Stored items from a collection:
....

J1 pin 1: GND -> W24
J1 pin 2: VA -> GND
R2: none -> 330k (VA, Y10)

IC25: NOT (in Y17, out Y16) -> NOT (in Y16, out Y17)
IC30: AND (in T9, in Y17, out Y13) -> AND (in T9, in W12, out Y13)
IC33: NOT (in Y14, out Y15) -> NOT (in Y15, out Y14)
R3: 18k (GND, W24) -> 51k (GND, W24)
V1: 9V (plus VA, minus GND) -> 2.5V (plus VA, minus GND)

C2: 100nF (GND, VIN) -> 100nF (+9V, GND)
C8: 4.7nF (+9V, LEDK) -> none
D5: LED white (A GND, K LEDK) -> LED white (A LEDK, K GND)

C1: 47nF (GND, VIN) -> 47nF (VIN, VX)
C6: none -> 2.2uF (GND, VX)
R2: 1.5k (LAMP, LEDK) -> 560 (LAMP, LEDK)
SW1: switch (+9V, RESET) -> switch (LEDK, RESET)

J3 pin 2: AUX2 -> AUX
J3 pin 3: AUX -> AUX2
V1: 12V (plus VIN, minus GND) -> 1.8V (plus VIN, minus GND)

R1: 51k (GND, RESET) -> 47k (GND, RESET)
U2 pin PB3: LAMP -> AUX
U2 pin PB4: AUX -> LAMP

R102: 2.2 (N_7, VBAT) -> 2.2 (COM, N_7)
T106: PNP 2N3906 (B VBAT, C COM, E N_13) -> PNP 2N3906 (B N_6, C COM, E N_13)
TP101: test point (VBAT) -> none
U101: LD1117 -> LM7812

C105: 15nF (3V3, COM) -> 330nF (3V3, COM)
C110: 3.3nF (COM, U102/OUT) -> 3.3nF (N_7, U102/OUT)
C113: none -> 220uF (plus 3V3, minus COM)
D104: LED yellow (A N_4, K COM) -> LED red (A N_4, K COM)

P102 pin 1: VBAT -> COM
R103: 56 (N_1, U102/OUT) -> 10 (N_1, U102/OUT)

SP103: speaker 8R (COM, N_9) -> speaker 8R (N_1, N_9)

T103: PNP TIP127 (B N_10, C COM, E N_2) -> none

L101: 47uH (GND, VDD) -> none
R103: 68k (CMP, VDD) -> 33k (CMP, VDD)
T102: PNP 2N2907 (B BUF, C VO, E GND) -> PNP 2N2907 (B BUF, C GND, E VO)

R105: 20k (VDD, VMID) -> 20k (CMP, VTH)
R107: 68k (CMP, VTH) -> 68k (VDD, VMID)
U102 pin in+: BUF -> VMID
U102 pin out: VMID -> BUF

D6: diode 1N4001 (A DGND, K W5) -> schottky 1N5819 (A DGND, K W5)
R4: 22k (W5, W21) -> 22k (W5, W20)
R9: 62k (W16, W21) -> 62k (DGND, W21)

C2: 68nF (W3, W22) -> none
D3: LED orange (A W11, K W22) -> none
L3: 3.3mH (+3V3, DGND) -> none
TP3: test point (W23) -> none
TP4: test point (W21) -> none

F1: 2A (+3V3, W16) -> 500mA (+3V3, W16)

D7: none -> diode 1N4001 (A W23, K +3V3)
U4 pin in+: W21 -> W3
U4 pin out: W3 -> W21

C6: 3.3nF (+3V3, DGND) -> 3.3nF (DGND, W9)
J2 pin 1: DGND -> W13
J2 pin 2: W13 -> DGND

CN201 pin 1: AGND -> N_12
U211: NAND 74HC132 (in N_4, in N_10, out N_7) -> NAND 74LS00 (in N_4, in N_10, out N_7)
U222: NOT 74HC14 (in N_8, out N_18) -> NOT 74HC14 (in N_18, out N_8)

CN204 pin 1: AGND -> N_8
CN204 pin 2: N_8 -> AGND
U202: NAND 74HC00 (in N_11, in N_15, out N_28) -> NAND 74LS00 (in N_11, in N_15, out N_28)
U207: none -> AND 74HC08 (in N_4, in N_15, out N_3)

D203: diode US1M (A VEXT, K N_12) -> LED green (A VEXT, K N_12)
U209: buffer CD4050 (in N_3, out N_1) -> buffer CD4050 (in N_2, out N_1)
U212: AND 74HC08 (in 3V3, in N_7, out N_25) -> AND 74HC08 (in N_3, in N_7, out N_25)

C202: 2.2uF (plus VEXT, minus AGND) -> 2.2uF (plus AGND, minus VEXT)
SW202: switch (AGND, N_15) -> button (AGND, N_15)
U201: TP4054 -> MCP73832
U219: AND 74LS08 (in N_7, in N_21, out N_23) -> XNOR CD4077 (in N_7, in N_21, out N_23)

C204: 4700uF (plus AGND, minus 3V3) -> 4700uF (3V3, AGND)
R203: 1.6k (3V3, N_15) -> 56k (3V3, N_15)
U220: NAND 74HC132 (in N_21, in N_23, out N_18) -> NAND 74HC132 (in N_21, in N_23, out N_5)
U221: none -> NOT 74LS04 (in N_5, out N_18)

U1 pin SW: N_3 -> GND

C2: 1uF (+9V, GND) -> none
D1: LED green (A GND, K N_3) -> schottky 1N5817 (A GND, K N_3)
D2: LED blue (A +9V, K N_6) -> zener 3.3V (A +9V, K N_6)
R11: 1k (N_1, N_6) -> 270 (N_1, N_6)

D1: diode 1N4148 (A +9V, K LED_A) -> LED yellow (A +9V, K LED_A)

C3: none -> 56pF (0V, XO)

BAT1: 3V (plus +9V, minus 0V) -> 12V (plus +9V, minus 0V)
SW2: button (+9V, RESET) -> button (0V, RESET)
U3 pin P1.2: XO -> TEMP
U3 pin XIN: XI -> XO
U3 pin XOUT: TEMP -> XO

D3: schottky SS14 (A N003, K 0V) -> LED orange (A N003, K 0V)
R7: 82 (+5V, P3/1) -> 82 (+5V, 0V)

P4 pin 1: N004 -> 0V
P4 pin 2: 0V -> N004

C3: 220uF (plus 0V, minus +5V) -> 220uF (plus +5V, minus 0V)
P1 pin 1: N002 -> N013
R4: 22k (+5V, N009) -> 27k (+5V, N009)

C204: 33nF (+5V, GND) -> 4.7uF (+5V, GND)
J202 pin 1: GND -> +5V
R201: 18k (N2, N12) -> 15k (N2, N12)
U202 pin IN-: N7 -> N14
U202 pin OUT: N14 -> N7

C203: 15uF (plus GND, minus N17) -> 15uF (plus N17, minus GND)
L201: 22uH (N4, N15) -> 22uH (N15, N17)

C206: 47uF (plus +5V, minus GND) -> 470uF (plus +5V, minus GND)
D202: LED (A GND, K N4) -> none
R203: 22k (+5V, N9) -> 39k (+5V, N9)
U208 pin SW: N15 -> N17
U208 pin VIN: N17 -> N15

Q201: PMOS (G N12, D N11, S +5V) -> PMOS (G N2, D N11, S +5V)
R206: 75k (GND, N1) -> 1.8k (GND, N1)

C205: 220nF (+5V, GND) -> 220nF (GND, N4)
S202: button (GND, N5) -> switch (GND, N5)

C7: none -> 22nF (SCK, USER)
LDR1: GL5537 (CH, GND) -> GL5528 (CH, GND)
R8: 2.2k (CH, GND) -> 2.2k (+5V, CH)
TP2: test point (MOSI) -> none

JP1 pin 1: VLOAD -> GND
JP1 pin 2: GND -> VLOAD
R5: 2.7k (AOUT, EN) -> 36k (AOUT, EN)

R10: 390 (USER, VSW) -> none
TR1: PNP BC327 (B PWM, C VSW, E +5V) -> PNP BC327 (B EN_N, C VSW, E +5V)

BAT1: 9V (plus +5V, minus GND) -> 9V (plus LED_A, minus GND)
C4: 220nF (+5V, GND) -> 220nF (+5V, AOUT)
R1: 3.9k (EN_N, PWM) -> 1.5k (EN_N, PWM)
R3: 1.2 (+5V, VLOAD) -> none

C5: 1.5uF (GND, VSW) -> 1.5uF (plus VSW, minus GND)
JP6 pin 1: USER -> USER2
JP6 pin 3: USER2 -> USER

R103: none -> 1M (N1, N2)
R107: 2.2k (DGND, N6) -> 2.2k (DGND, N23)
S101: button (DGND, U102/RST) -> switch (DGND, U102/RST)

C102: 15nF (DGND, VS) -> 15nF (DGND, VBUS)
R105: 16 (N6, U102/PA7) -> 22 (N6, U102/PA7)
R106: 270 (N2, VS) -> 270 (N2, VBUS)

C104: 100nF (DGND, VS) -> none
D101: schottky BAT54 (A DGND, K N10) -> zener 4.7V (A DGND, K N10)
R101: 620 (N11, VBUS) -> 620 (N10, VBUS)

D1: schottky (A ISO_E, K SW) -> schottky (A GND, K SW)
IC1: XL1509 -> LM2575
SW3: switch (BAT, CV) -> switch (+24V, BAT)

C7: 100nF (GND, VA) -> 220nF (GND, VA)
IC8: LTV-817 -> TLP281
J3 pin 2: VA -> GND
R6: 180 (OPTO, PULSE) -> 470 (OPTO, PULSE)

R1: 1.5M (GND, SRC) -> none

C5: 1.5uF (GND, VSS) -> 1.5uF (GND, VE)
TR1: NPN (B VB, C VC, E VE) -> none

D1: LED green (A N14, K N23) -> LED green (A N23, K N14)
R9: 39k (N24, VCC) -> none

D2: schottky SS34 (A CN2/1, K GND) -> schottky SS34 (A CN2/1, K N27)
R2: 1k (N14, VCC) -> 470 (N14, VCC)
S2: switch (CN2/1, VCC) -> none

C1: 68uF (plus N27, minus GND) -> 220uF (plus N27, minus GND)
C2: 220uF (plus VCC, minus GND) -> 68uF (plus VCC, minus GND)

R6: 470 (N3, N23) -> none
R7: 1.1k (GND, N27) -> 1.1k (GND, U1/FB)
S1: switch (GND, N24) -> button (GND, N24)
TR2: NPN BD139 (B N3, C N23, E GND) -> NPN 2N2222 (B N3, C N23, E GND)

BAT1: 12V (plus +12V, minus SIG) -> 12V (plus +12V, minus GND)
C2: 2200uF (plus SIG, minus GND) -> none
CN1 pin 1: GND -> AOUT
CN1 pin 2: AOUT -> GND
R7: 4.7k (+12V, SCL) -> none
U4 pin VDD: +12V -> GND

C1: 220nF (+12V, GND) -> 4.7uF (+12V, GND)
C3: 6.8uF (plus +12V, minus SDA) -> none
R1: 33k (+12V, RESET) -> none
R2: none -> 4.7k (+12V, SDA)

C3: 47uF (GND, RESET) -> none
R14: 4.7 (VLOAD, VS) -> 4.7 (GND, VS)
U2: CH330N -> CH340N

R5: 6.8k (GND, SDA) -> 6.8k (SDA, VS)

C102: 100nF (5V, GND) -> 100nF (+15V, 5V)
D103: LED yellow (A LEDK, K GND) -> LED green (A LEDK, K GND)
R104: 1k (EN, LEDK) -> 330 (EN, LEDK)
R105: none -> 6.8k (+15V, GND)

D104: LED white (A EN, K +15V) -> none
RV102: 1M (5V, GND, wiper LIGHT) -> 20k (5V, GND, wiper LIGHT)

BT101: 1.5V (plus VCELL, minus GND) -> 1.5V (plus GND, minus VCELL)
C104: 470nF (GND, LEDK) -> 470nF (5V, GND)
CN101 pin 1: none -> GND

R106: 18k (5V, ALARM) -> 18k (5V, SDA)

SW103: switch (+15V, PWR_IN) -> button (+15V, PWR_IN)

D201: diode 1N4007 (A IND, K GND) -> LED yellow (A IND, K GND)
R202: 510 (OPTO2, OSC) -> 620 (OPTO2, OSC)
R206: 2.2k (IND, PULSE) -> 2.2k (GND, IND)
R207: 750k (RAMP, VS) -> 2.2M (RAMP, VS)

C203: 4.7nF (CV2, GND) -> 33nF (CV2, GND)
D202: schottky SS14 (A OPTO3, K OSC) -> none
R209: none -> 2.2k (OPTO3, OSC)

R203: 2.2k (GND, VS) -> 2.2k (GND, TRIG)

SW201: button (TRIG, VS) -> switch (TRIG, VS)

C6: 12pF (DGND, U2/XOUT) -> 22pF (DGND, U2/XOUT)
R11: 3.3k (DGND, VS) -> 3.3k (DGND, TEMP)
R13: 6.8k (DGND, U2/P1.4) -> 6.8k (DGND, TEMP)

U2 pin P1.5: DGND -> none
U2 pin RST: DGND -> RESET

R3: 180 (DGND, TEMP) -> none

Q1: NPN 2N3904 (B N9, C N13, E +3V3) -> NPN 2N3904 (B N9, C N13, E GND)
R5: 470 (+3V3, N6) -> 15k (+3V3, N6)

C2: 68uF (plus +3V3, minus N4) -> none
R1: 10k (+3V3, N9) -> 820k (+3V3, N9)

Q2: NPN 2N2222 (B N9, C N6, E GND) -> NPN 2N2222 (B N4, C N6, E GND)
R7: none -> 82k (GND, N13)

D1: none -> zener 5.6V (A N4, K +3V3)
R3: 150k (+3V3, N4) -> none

....

▶ [Exercise goal]: Look above for the line containing "C203: 15uF (plus". Output from there through the line containing "R206: 75k (GND, N1) -> 1.8k (GND, N1)", exactly and inclusively.

▶ [Answer to this task]:
C203: 15uF (plus GND, minus N17) -> 15uF (plus N17, minus GND)
L201: 22uH (N4, N15) -> 22uH (N15, N17)

C206: 47uF (plus +5V, minus GND) -> 470uF (plus +5V, minus GND)
D202: LED (A GND, K N4) -> none
R203: 22k (+5V, N9) -> 39k (+5V, N9)
U208 pin SW: N15 -> N17
U208 pin VIN: N17 -> N15

Q201: PMOS (G N12, D N11, S +5V) -> PMOS (G N2, D N11, S +5V)
R206: 75k (GND, N1) -> 1.8k (GND, N1)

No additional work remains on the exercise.